TASK DESCRIPTION - Lay out as a numbered list the lines starting with the one containing "Dunmouth [214, 517]" and going on through the one containing "at (368, 182).", leaving out any blank lines.

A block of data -
━━━━━━━━━━━━━━━━━━━━━━━━━━━━━━

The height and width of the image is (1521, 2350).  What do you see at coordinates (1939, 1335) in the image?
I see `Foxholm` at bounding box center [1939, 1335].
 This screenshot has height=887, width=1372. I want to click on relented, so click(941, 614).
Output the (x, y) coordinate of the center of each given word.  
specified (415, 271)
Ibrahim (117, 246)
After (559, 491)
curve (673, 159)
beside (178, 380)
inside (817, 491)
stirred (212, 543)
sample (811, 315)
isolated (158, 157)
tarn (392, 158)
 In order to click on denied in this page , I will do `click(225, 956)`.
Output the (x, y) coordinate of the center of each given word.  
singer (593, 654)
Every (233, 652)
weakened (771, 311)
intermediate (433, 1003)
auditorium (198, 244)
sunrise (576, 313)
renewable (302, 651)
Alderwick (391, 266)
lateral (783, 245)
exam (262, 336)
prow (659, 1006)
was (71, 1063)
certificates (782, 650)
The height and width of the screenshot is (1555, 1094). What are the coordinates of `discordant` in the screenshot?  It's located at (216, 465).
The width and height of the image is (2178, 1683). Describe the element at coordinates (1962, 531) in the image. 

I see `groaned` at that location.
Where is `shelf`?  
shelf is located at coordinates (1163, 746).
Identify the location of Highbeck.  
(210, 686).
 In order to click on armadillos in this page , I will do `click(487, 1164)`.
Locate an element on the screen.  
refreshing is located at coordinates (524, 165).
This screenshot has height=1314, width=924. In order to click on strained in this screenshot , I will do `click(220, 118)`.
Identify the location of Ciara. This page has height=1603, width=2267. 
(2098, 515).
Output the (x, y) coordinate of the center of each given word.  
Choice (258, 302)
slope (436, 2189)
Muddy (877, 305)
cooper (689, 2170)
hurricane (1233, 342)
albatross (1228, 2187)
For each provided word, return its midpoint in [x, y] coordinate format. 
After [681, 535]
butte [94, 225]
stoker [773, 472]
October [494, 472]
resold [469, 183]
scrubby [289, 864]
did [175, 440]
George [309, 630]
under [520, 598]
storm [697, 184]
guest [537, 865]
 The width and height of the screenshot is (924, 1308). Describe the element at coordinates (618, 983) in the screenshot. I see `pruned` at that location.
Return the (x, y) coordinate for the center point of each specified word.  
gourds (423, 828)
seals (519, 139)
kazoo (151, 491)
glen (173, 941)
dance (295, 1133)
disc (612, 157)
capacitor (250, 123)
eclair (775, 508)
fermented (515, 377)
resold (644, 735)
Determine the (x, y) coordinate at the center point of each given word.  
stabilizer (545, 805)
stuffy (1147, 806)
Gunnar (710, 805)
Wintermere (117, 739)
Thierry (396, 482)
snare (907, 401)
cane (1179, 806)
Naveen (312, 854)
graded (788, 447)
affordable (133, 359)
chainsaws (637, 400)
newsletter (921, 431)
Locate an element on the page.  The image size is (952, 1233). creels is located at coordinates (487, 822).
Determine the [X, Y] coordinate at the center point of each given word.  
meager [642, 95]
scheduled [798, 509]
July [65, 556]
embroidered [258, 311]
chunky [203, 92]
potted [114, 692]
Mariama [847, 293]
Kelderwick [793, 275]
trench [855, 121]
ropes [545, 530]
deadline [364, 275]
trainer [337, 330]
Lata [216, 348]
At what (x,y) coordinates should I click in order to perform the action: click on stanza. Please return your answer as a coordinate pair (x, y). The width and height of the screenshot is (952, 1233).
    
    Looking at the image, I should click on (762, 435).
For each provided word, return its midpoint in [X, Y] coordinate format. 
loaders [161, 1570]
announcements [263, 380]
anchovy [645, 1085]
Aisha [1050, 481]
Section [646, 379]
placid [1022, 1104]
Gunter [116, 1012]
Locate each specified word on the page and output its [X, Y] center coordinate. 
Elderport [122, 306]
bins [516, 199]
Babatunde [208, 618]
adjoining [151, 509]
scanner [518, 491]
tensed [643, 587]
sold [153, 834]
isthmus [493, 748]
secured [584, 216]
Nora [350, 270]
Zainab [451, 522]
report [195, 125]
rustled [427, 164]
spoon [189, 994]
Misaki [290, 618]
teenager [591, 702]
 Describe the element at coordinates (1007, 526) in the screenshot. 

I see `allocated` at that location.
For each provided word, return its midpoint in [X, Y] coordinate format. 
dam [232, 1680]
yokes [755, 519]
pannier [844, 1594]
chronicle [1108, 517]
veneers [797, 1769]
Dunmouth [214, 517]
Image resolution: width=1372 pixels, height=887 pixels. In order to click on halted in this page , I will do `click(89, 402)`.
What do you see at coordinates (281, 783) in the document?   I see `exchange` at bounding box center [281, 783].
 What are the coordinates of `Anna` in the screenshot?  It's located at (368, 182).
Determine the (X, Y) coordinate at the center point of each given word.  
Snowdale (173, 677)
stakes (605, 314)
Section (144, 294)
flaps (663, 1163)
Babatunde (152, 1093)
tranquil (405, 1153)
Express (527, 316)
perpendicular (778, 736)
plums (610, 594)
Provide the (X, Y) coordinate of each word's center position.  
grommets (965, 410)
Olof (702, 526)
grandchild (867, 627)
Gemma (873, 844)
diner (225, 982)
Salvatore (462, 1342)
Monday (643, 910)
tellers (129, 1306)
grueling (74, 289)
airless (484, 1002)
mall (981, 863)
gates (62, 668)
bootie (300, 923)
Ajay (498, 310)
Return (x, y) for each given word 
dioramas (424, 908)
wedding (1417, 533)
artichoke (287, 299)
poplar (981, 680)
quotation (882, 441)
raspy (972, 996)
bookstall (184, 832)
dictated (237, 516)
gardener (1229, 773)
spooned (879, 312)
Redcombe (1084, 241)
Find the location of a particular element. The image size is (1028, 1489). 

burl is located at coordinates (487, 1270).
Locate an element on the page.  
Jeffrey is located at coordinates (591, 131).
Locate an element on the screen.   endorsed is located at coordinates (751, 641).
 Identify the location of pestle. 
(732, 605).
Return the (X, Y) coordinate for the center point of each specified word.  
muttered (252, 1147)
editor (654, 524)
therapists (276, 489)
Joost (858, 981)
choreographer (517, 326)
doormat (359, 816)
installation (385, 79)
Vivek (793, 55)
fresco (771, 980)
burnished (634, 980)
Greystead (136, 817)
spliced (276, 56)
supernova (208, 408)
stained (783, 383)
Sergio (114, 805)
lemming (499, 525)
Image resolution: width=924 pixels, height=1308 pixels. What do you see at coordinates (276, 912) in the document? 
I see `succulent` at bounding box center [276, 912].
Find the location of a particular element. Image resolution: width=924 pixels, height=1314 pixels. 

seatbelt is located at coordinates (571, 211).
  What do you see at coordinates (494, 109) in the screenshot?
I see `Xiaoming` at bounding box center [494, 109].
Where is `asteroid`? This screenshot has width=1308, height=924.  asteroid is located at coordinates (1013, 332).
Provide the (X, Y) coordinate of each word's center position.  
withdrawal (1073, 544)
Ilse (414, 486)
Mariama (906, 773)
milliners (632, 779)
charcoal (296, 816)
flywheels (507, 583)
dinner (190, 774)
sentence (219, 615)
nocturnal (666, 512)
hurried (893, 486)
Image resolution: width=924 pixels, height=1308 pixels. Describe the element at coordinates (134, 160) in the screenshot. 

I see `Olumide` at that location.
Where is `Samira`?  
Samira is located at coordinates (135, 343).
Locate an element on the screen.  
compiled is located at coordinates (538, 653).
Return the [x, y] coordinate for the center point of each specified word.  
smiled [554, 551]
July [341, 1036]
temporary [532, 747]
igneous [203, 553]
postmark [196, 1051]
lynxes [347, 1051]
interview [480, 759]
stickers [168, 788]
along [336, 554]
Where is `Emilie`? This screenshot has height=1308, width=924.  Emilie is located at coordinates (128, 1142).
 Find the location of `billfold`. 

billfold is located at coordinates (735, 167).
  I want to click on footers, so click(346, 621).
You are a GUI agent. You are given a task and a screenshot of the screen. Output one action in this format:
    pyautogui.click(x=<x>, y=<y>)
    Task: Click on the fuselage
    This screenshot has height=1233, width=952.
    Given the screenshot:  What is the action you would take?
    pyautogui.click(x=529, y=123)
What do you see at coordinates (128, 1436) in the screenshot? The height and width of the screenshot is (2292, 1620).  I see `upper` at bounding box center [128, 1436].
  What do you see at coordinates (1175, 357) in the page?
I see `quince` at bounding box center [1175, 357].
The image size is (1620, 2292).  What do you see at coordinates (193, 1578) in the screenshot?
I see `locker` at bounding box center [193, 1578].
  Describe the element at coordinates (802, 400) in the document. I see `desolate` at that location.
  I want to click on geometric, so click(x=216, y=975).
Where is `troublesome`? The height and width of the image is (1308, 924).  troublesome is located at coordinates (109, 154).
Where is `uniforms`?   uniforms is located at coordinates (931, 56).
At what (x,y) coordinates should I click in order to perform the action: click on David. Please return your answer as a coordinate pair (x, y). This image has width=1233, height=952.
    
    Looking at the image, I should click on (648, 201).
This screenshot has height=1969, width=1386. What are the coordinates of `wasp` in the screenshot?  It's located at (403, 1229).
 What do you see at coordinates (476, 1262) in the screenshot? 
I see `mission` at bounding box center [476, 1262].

━━━━━━━━━━━━━━━━━━━━━━━━━━━━━━

SOLUTION -
1. Dunmouth [214, 517]
2. Image resolution: width=1372 pixels, height=887 pixels. In order to click on halted in this page , I will do `click(89, 402)`.
3. What do you see at coordinates (281, 783) in the document?   I see `exchange` at bounding box center [281, 783].
4.  What are the coordinates of `Anna` in the screenshot?  It's located at (368, 182).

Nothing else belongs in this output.